Give back exactly the lines from the "green cross: (39, 126) -> (33, 70), moved" line to the final line of the records, and only those, minus any pictures.

SUPPLIED ENTRIES:
· · ·
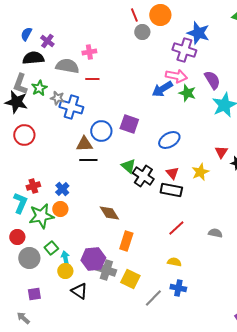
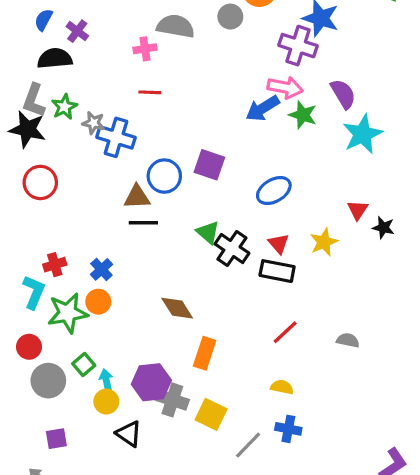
gray semicircle: (67, 66) -> (176, 26), moved

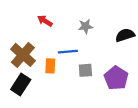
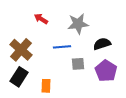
gray star: (85, 26) -> (78, 24), size x1.5
black semicircle: (125, 35) -> (102, 44), moved
orange rectangle: (50, 66) -> (46, 86), moved

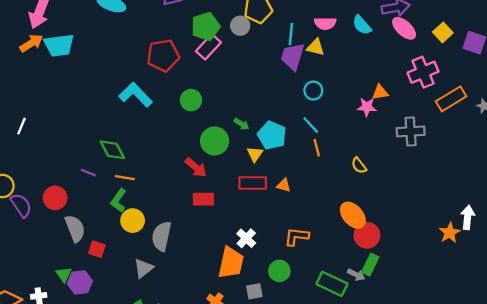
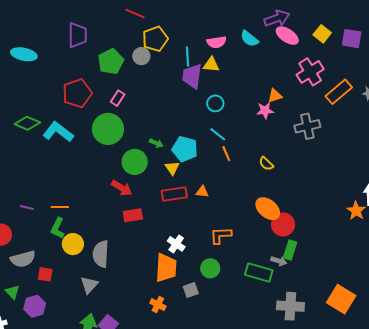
pink rectangle: (208, 47) -> (118, 98), moved, size x0.7
green circle: (191, 100) -> (108, 129), size x1.6
green diamond: (112, 150) -> (27, 123), moved, turned -30
gray semicircle: (75, 228) -> (23, 259), turned 105
green triangle: (64, 274) -> (12, 292), moved

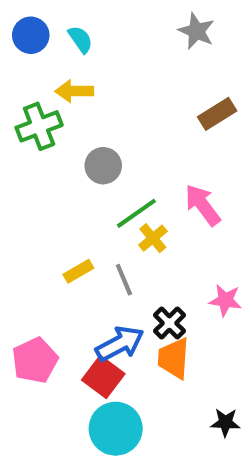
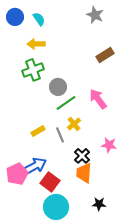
green cross: (39, 126) -> (33, 70), moved
gray circle: (103, 166) -> (58, 87), moved
yellow cross: (153, 238) -> (74, 124), moved
blue arrow: (120, 344) -> (35, 166), moved
black star: (225, 422) -> (99, 204), moved

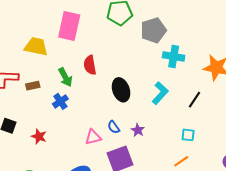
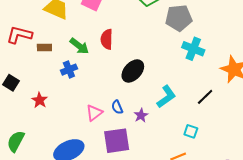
· · ·
ANSWER TO THE PROBLEM:
green cross: (39, 126) -> (33, 70), moved
gray circle: (103, 166) -> (58, 87), moved
yellow cross: (153, 238) -> (74, 124), moved
blue arrow: (120, 344) -> (35, 166), moved
black star: (225, 422) -> (99, 204), moved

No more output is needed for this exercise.